About this task.
Find the word "cone" in the data below and copy each line that holds it.

Scene change data
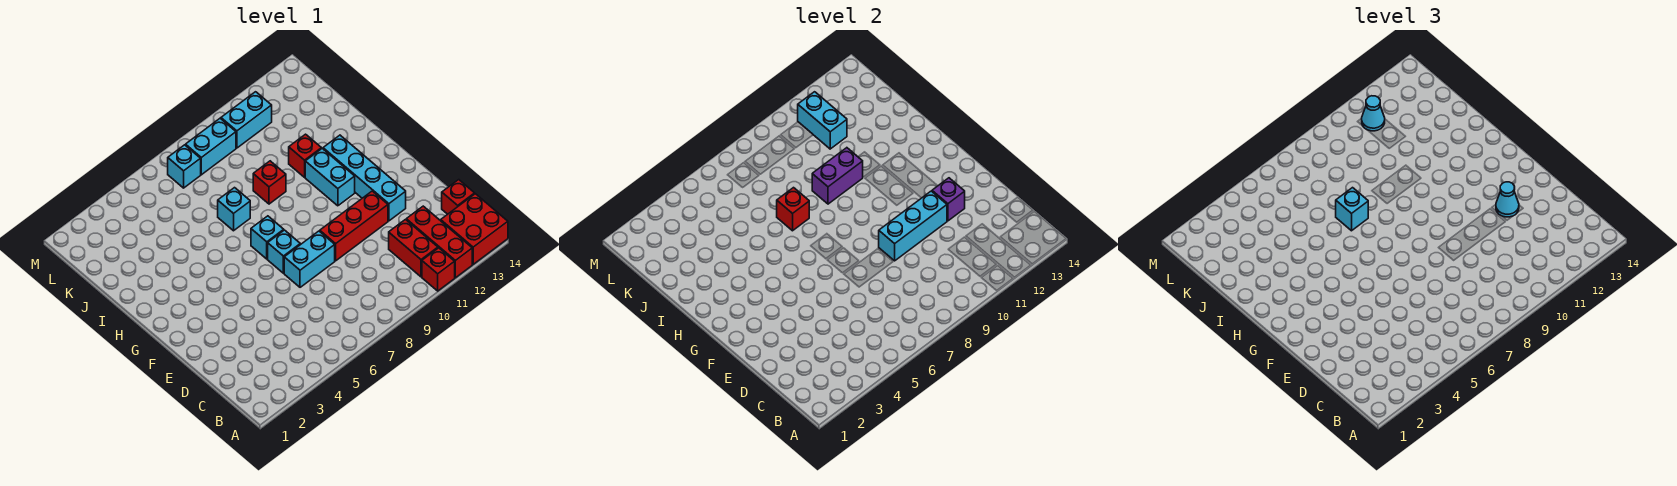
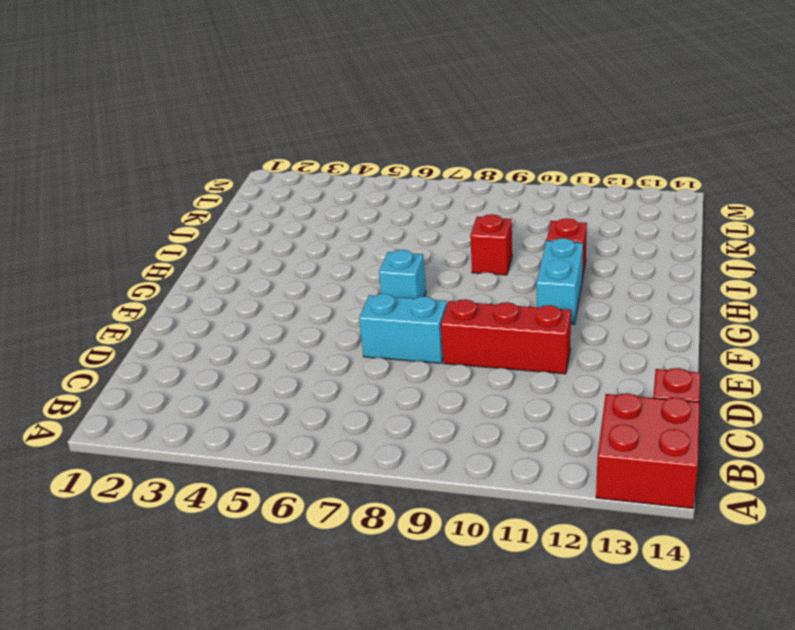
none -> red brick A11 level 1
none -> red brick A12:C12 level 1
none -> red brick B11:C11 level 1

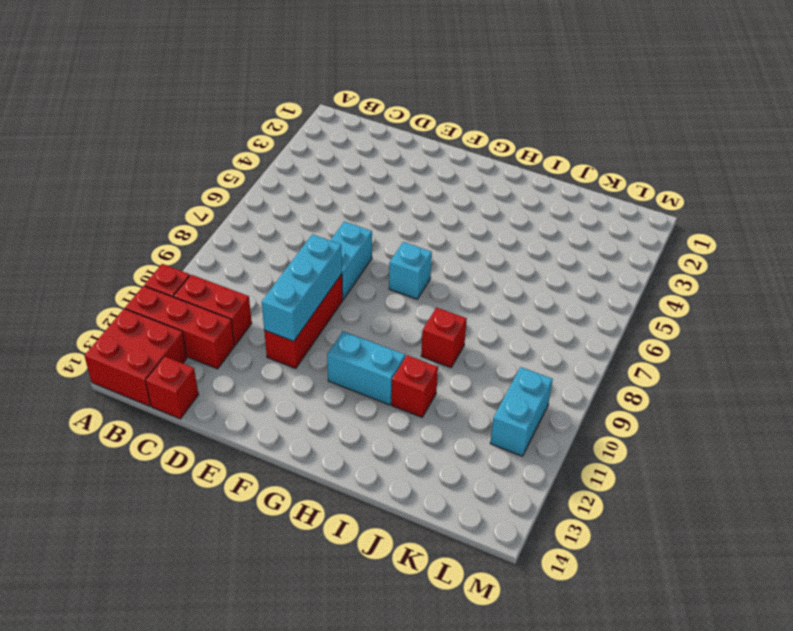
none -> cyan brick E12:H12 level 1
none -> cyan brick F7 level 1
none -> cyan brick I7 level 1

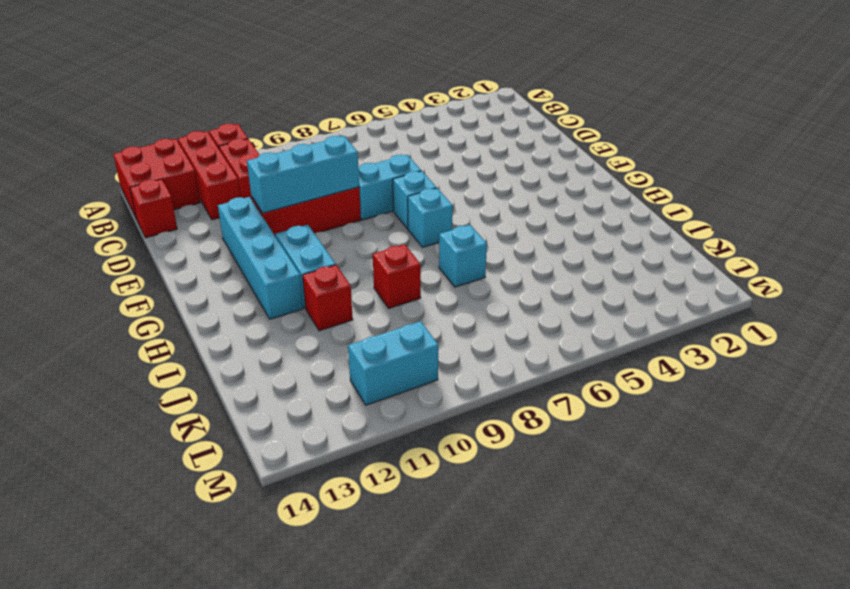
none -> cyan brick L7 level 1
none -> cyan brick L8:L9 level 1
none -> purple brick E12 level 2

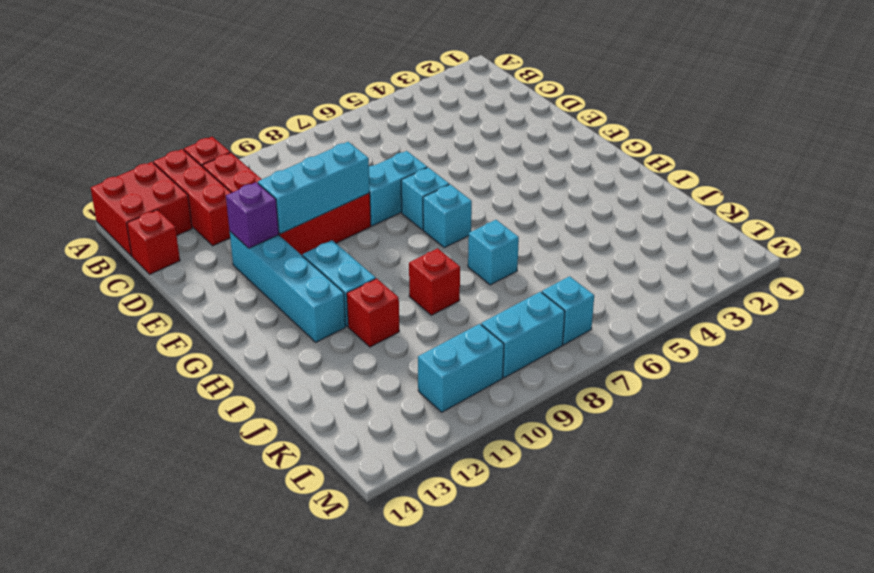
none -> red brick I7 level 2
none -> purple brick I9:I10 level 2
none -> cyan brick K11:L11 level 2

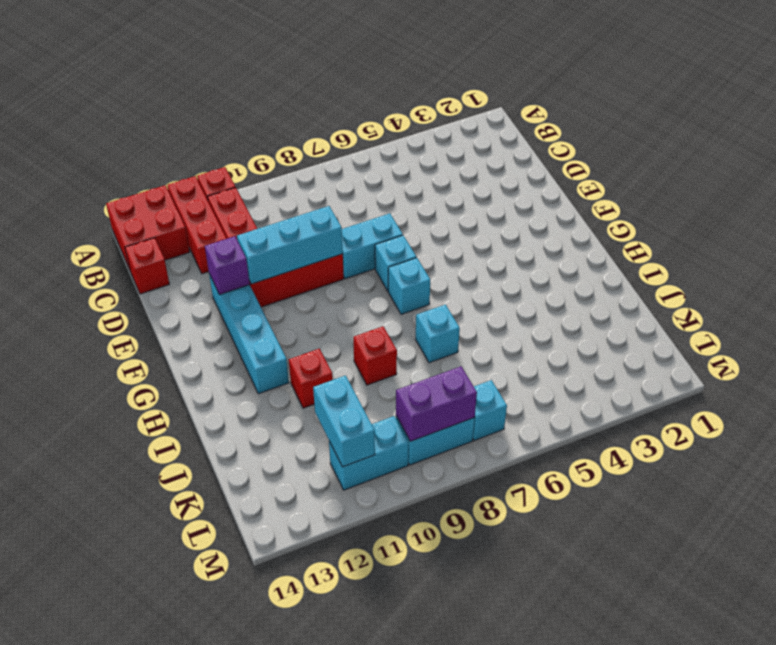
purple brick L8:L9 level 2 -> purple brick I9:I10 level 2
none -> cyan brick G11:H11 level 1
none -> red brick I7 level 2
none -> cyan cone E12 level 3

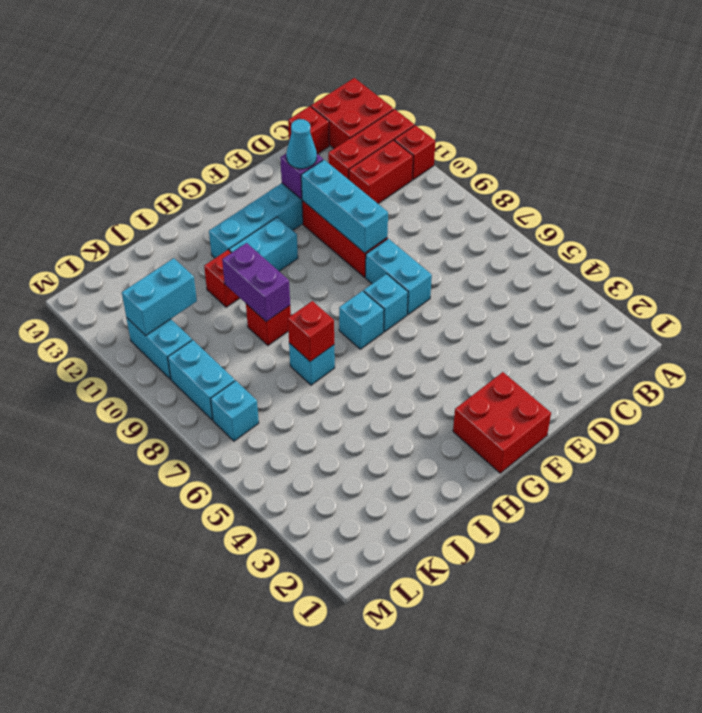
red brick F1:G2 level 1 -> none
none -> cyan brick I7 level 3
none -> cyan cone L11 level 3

Task answer.
none -> cyan cone E12 level 3
none -> cyan cone L11 level 3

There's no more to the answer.